(Entries taken from a collection)
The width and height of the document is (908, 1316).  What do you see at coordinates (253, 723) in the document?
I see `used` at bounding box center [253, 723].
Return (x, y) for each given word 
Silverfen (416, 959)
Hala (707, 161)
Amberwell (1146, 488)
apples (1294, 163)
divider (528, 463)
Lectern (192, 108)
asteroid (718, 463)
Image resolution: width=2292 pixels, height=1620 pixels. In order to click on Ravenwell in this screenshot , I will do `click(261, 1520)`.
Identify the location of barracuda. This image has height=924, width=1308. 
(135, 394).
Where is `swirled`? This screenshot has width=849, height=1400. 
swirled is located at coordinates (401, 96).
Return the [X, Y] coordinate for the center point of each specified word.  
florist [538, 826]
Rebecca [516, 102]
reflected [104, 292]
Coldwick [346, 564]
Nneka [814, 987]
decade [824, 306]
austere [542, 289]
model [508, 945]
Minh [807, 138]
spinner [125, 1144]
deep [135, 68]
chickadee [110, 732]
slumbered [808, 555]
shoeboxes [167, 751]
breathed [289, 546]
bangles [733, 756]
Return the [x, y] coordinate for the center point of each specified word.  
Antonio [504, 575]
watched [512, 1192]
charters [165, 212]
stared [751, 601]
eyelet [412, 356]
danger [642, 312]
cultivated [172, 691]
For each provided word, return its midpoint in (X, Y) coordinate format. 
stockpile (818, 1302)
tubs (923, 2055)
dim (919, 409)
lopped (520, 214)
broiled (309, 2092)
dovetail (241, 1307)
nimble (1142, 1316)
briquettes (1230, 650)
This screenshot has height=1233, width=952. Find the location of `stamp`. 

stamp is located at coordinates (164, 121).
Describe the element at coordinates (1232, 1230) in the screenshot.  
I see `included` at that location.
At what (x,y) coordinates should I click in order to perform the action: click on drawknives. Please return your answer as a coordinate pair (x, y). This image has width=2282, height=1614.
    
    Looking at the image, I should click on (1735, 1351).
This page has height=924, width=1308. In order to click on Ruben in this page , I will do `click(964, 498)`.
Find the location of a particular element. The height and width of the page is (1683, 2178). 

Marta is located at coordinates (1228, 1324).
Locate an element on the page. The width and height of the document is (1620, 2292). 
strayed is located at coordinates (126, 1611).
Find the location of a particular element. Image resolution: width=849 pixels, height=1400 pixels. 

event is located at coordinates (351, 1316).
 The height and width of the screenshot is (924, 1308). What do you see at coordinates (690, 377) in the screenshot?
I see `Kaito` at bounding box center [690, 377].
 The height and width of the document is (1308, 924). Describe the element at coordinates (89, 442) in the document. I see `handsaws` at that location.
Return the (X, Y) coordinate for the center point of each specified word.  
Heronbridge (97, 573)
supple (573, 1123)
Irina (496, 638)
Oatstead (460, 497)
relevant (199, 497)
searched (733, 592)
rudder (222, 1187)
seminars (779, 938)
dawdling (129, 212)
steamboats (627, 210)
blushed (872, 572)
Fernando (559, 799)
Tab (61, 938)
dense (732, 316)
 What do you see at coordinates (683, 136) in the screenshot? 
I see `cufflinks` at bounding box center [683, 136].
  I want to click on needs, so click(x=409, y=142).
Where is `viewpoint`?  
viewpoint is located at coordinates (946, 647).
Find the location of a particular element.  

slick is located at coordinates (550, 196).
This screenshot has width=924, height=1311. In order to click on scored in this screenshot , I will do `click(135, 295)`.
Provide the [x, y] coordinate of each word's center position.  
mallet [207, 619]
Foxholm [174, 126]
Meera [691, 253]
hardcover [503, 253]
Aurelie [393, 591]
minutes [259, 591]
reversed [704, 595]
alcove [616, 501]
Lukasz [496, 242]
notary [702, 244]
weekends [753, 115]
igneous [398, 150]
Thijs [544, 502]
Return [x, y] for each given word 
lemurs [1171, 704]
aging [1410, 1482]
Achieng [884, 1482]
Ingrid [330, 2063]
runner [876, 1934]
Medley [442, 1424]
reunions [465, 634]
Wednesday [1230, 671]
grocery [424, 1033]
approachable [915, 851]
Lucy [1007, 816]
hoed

Task requirements:
Copy out all of the material above word for word, without changing anything.

Solution for this task:
The width and height of the document is (908, 1316).  What do you see at coordinates (253, 723) in the document?
I see `used` at bounding box center [253, 723].
Return (x, y) for each given word 
Silverfen (416, 959)
Hala (707, 161)
Amberwell (1146, 488)
apples (1294, 163)
divider (528, 463)
Lectern (192, 108)
asteroid (718, 463)
Image resolution: width=2292 pixels, height=1620 pixels. In order to click on Ravenwell in this screenshot , I will do `click(261, 1520)`.
Identify the location of barracuda. This image has height=924, width=1308. 
(135, 394).
Where is `swirled`? This screenshot has width=849, height=1400. 
swirled is located at coordinates (401, 96).
Return the [X, Y] coordinate for the center point of each specified word.  
florist [538, 826]
Rebecca [516, 102]
reflected [104, 292]
Coldwick [346, 564]
Nneka [814, 987]
decade [824, 306]
austere [542, 289]
model [508, 945]
Minh [807, 138]
spinner [125, 1144]
deep [135, 68]
chickadee [110, 732]
slumbered [808, 555]
shoeboxes [167, 751]
breathed [289, 546]
bangles [733, 756]
Return the [x, y] coordinate for the center point of each specified word.  
Antonio [504, 575]
watched [512, 1192]
charters [165, 212]
stared [751, 601]
eyelet [412, 356]
danger [642, 312]
cultivated [172, 691]
For each provided word, return its midpoint in (X, Y) coordinate format. 
stockpile (818, 1302)
tubs (923, 2055)
dim (919, 409)
lopped (520, 214)
broiled (309, 2092)
dovetail (241, 1307)
nimble (1142, 1316)
briquettes (1230, 650)
This screenshot has height=1233, width=952. Find the location of `stamp`. 

stamp is located at coordinates (164, 121).
Describe the element at coordinates (1232, 1230) in the screenshot.  
I see `included` at that location.
At what (x,y) coordinates should I click in order to perform the action: click on drawknives. Please return your answer as a coordinate pair (x, y). This image has width=2282, height=1614.
    
    Looking at the image, I should click on (1735, 1351).
This page has height=924, width=1308. In order to click on Ruben in this page , I will do `click(964, 498)`.
Find the location of a particular element. The height and width of the page is (1683, 2178). 

Marta is located at coordinates (1228, 1324).
Locate an element on the page. The width and height of the document is (1620, 2292). 
strayed is located at coordinates (126, 1611).
Find the location of a particular element. Image resolution: width=849 pixels, height=1400 pixels. 

event is located at coordinates (351, 1316).
 The height and width of the screenshot is (924, 1308). What do you see at coordinates (690, 377) in the screenshot?
I see `Kaito` at bounding box center [690, 377].
 The height and width of the document is (1308, 924). Describe the element at coordinates (89, 442) in the document. I see `handsaws` at that location.
Return the (X, Y) coordinate for the center point of each specified word.  
Heronbridge (97, 573)
supple (573, 1123)
Irina (496, 638)
Oatstead (460, 497)
relevant (199, 497)
searched (733, 592)
rudder (222, 1187)
seminars (779, 938)
dawdling (129, 212)
steamboats (627, 210)
blushed (872, 572)
Fernando (559, 799)
Tab (61, 938)
dense (732, 316)
 What do you see at coordinates (683, 136) in the screenshot? 
I see `cufflinks` at bounding box center [683, 136].
  I want to click on needs, so click(x=409, y=142).
Where is `viewpoint`?  
viewpoint is located at coordinates (946, 647).
Find the location of a particular element.  

slick is located at coordinates (550, 196).
This screenshot has width=924, height=1311. In order to click on scored in this screenshot , I will do `click(135, 295)`.
Provide the [x, y] coordinate of each word's center position.  
mallet [207, 619]
Foxholm [174, 126]
Meera [691, 253]
hardcover [503, 253]
Aurelie [393, 591]
minutes [259, 591]
reversed [704, 595]
alcove [616, 501]
Lukasz [496, 242]
notary [702, 244]
weekends [753, 115]
igneous [398, 150]
Thijs [544, 502]
Return [x, y] for each given word 
lemurs [1171, 704]
aging [1410, 1482]
Achieng [884, 1482]
Ingrid [330, 2063]
runner [876, 1934]
Medley [442, 1424]
reunions [465, 634]
Wednesday [1230, 671]
grocery [424, 1033]
approachable [915, 851]
Lucy [1007, 816]
hoed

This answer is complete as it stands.